◆ **Task details**
Please reproduce all entries word for word, leaving every image behind.

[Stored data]
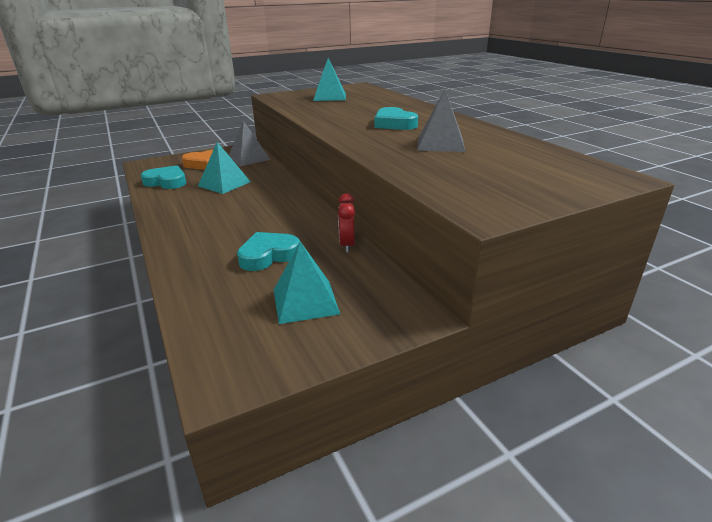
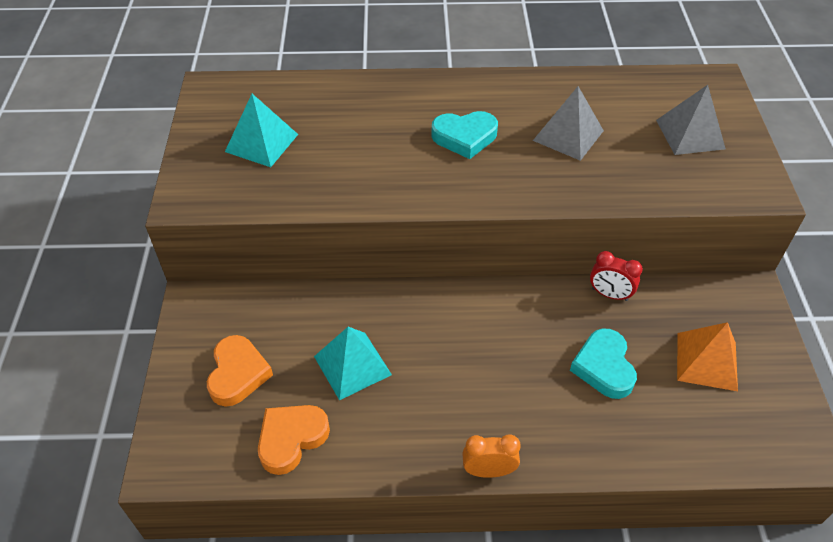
camera: 65 degrees left, 20 degrees up
(157, 233) = (488, 471): none -> orange clock
(166, 182) = (291, 439): turquoise heart -> orange heart
(249, 158) = (256, 312): grey pyramid -> grey pyramid (690, 134)
(305, 301) = (707, 361): turquoise pyramid -> orange pyramid

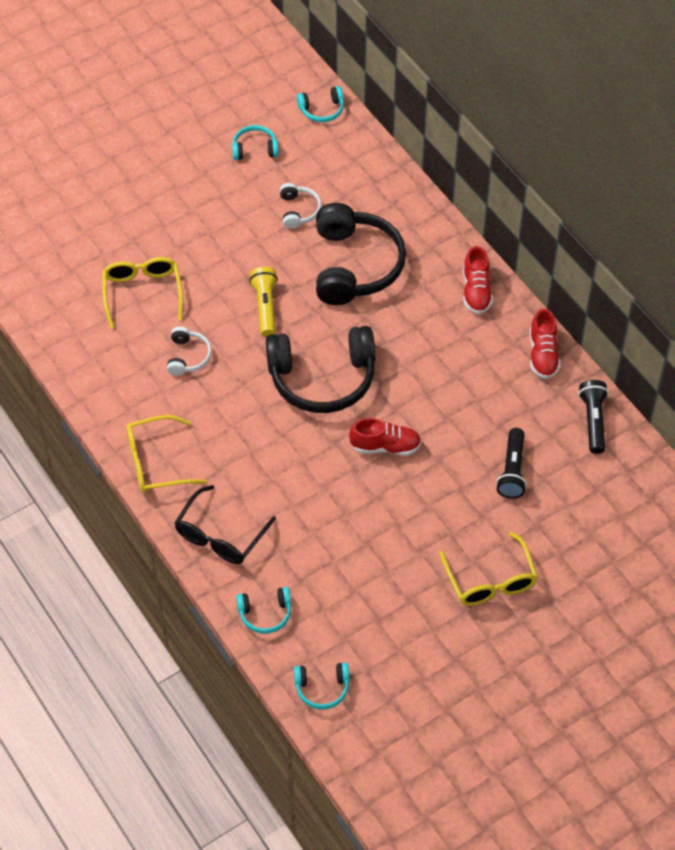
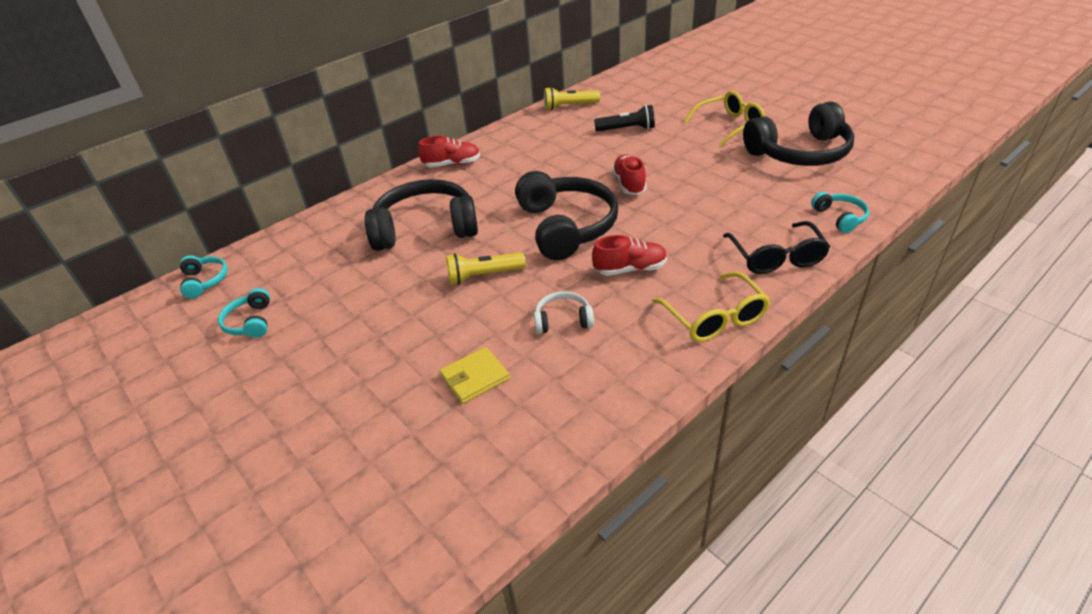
camera: 95 degrees left, 15 degrees down
(142, 293) = (475, 377): yellow glasses -> yellow wallet
(220, 535) = (776, 257): black glasses -> black glasses turned 60 degrees clockwise
(298, 210) = (350, 274): white headphones -> none
(322, 688) = (884, 179): turquoise headphones -> none
(403, 630) = (799, 153): none -> black headphones
(543, 355) = (513, 130): red shoe -> red shoe (630, 269)
(593, 421) = (569, 106): black flashlight -> yellow flashlight

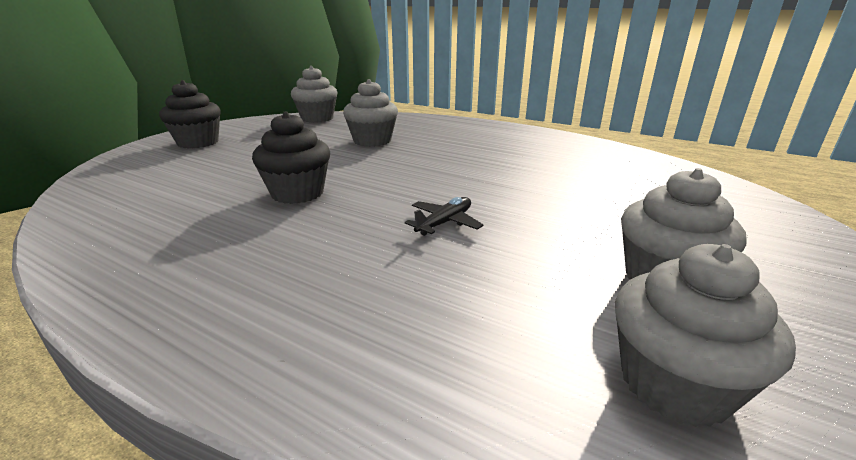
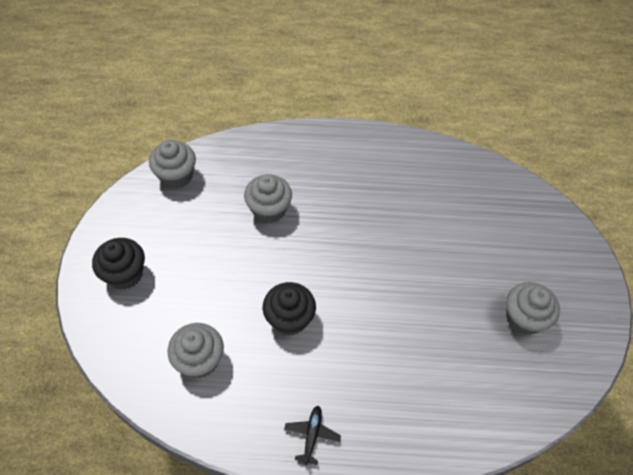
camera: 30 degrees left, 30 degrees up
(444, 223) = (401, 313): black plane -> black plane (312, 435)
(674, 384) = (543, 388): grey cupcake -> grey cupcake (199, 360)

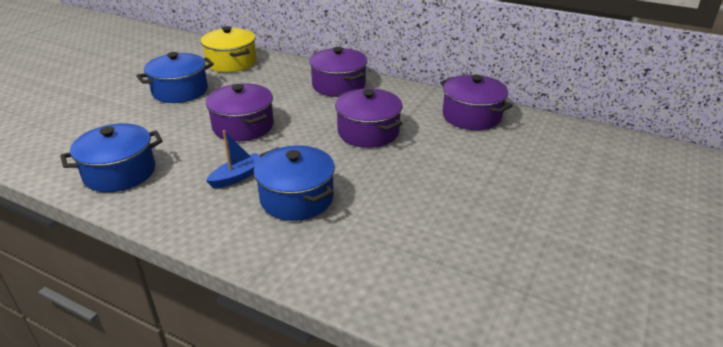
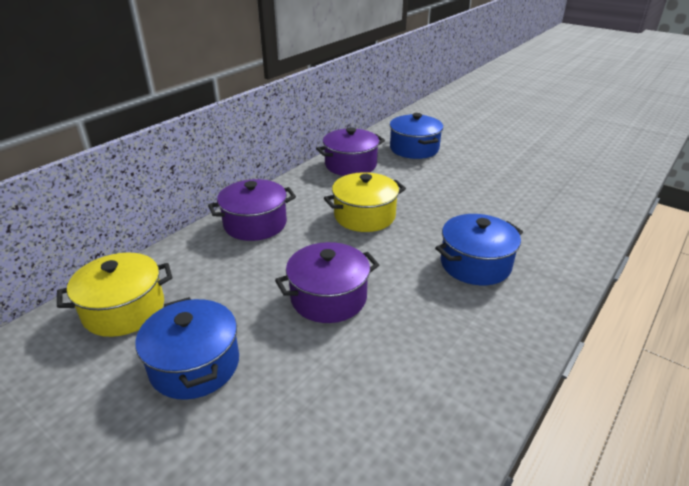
camera: 80 degrees left, 0 degrees up
(120, 173) = (424, 412): blue pot -> blue pot (414, 149)
(238, 176) = (437, 301): blue boat -> none
(368, 132) = (364, 216): purple pot -> yellow pot

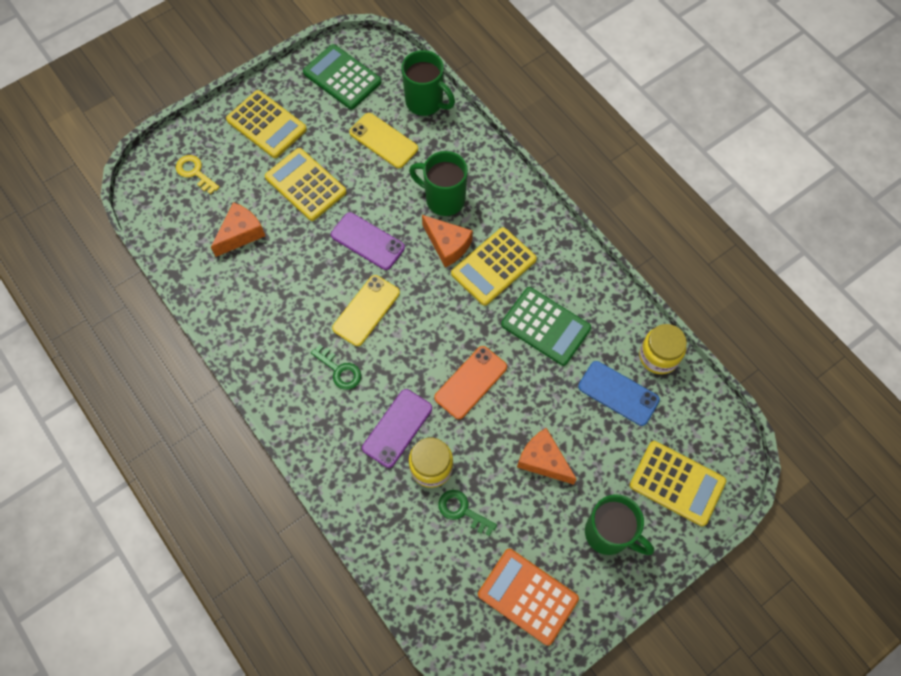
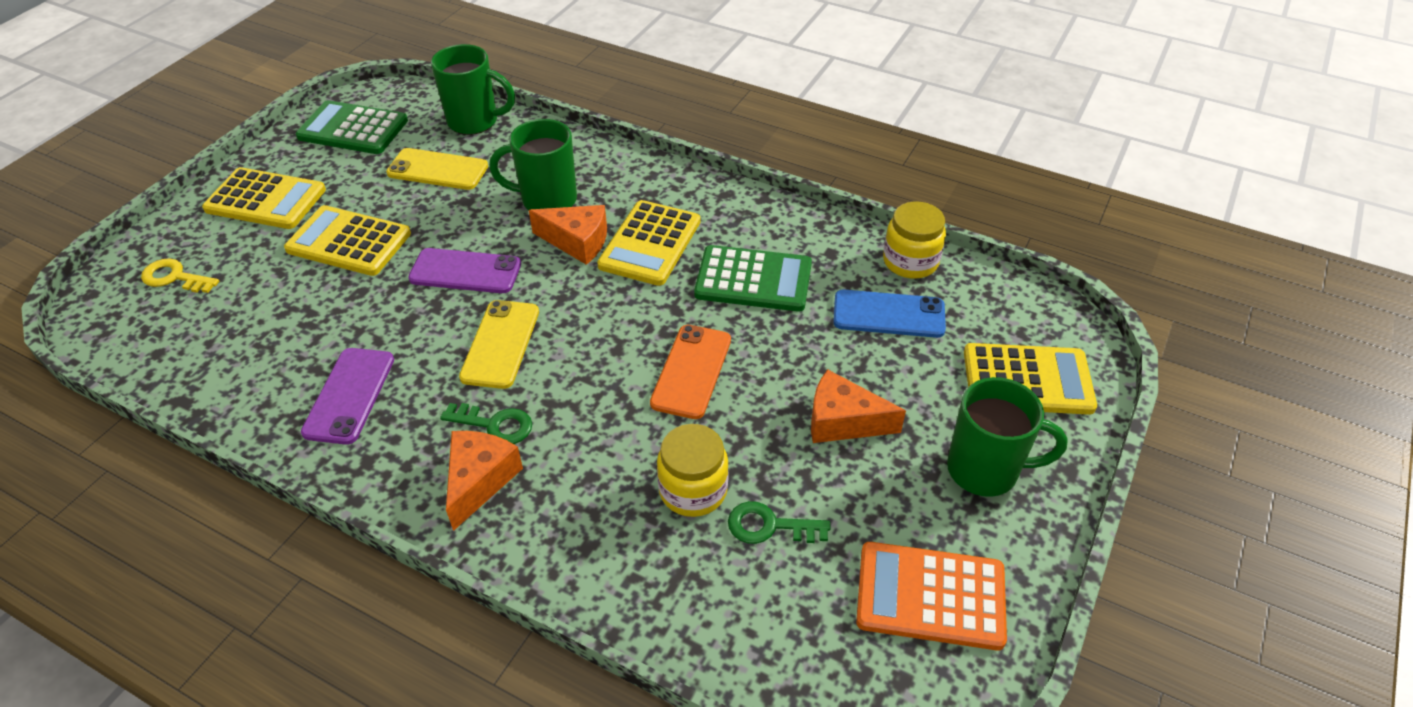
camera: 25 degrees left, 20 degrees down
(241, 234) = (272, 321): orange cheese -> orange cheese (479, 480)
(397, 428) = (617, 462): purple phone -> purple phone (349, 395)

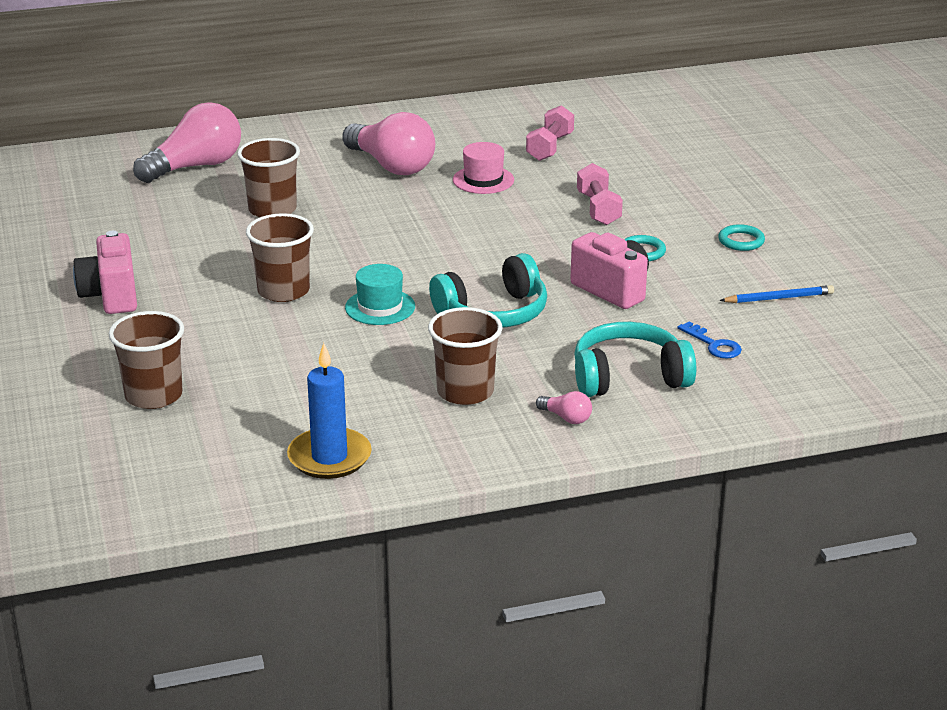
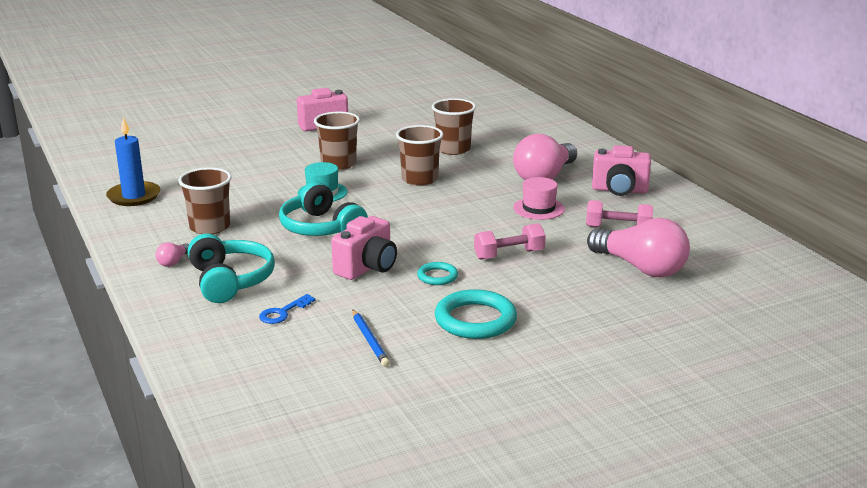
camera: 80 degrees right, 5 degrees down
(153, 396) = (207, 147): brown cup -> brown cup (419, 179)
(195, 167) = (506, 123): pink light bulb -> pink light bulb (640, 268)
(450, 132) = (619, 190): none -> pink camera
(741, 241) = (475, 320): turquoise ring -> turquoise ring, size x1.87

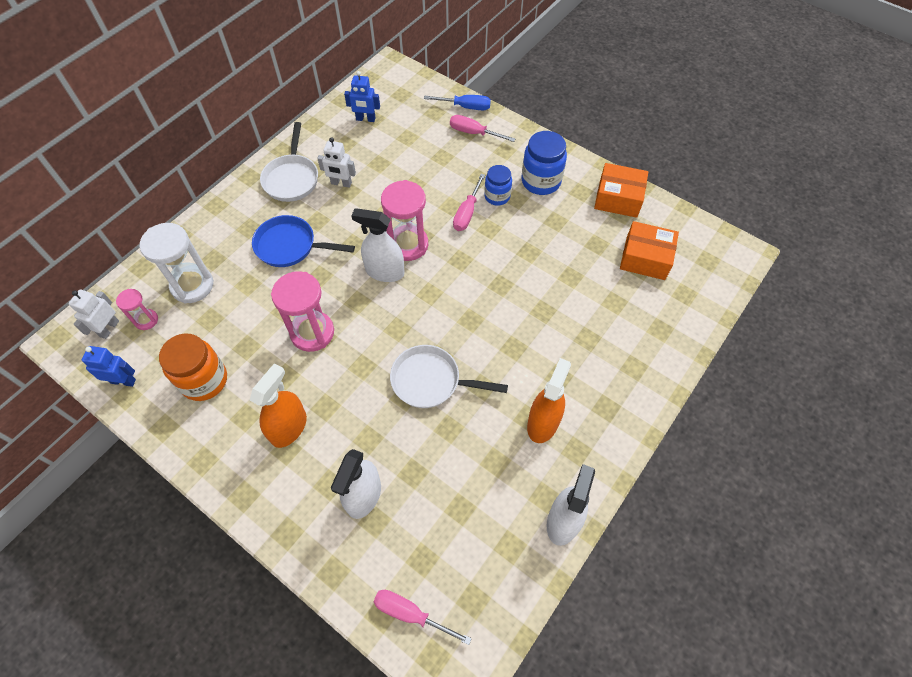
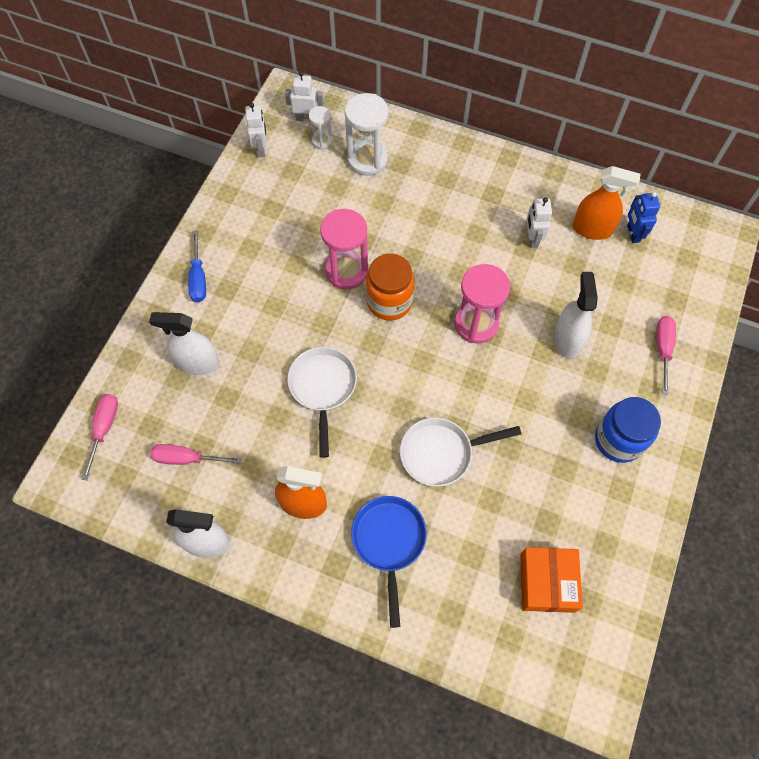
camera: 75 degrees right, 5 degrees up
(123, 381) = (261, 149): blue robot -> white robot
(146, 320) = (322, 141): pink hourglass -> white hourglass
(204, 380) = (276, 205): orange jar -> orange jar (389, 302)
(289, 428) = (247, 284): orange spray bottle -> orange spray bottle (592, 229)
(290, 246) = (437, 220): blue pan -> blue pan (389, 542)
(291, 178) = (521, 193): white pan -> white pan (441, 453)
(384, 272) = (435, 312): white spray bottle -> white spray bottle (567, 339)
(466, 107) = (701, 331): blue screwdriver -> blue screwdriver (198, 279)
(467, 213) = (539, 371): pink screwdriver -> pink screwdriver (186, 458)
(497, 196) = (576, 397): blue jar -> none
(618, 198) = (628, 536): orange box -> none

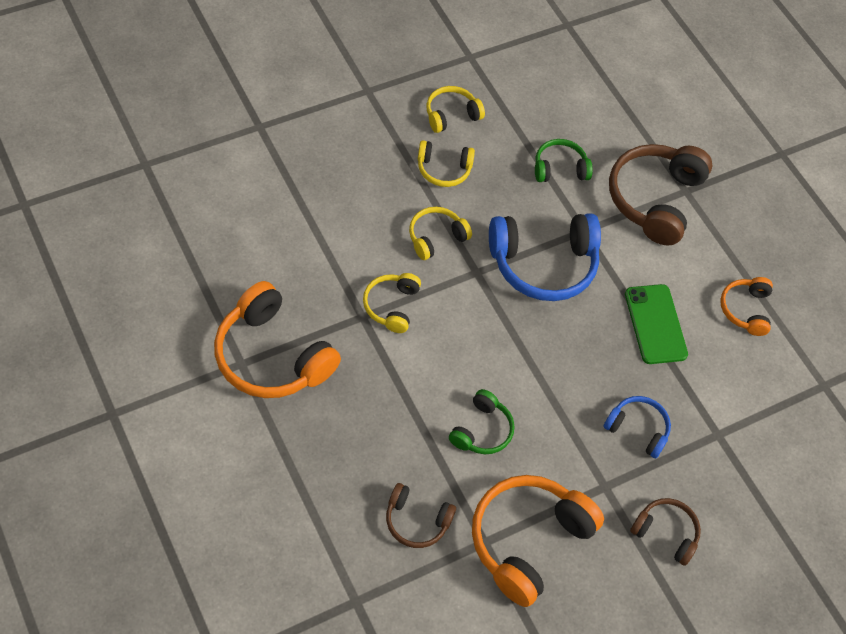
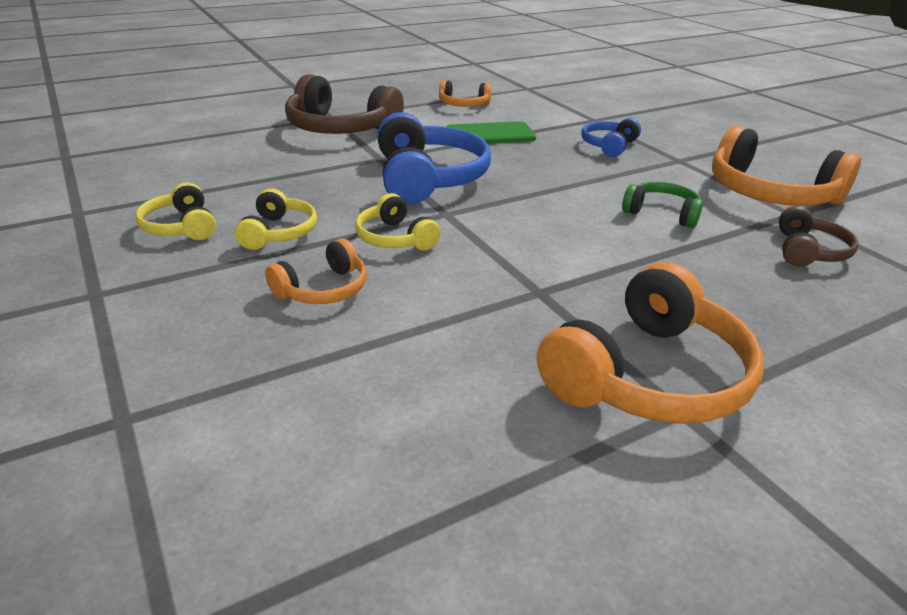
camera: 85 degrees left, 25 degrees down
(369, 198) = (323, 289): none -> orange headphones
(391, 306) = (514, 269): yellow headphones -> none
(559, 168) = (291, 167): green headphones -> none
(665, 533) = (704, 140): brown headphones -> none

◆ **Response to this exercise**
camera: 65 degrees left, 20 degrees up
(157, 233) = (488, 471): none -> orange clock
(166, 182) = (291, 439): turquoise heart -> orange heart
(249, 158) = (256, 312): grey pyramid -> grey pyramid (690, 134)
(305, 301) = (707, 361): turquoise pyramid -> orange pyramid

camera: 95 degrees left, 15 degrees down
(142, 293) = (475, 377): yellow glasses -> yellow wallet
(220, 535) = (776, 257): black glasses -> black glasses turned 60 degrees clockwise
(298, 210) = (350, 274): white headphones -> none
(322, 688) = (884, 179): turquoise headphones -> none
(403, 630) = (799, 153): none -> black headphones
(543, 355) = (513, 130): red shoe -> red shoe (630, 269)
(593, 421) = (569, 106): black flashlight -> yellow flashlight

camera: 30 degrees left, 30 degrees up
(444, 223) = (401, 313): black plane -> black plane (312, 435)
(674, 384) = (543, 388): grey cupcake -> grey cupcake (199, 360)

camera: 80 degrees left, 0 degrees up
(120, 173) = (424, 412): blue pot -> blue pot (414, 149)
(238, 176) = (437, 301): blue boat -> none
(368, 132) = (364, 216): purple pot -> yellow pot

camera: 25 degrees left, 20 degrees down
(241, 234) = (272, 321): orange cheese -> orange cheese (479, 480)
(397, 428) = (617, 462): purple phone -> purple phone (349, 395)

camera: 80 degrees right, 5 degrees down
(153, 396) = (207, 147): brown cup -> brown cup (419, 179)
(195, 167) = (506, 123): pink light bulb -> pink light bulb (640, 268)
(450, 132) = (619, 190): none -> pink camera
(741, 241) = (475, 320): turquoise ring -> turquoise ring, size x1.87

camera: 75 degrees right, 5 degrees up
(123, 381) = (261, 149): blue robot -> white robot
(146, 320) = (322, 141): pink hourglass -> white hourglass
(204, 380) = (276, 205): orange jar -> orange jar (389, 302)
(289, 428) = (247, 284): orange spray bottle -> orange spray bottle (592, 229)
(290, 246) = (437, 220): blue pan -> blue pan (389, 542)
(291, 178) = (521, 193): white pan -> white pan (441, 453)
(384, 272) = (435, 312): white spray bottle -> white spray bottle (567, 339)
(466, 107) = (701, 331): blue screwdriver -> blue screwdriver (198, 279)
(467, 213) = (539, 371): pink screwdriver -> pink screwdriver (186, 458)
(497, 196) = (576, 397): blue jar -> none
(618, 198) = (628, 536): orange box -> none

camera: 85 degrees left, 25 degrees down
(369, 198) = (323, 289): none -> orange headphones
(391, 306) = (514, 269): yellow headphones -> none
(559, 168) = (291, 167): green headphones -> none
(665, 533) = (704, 140): brown headphones -> none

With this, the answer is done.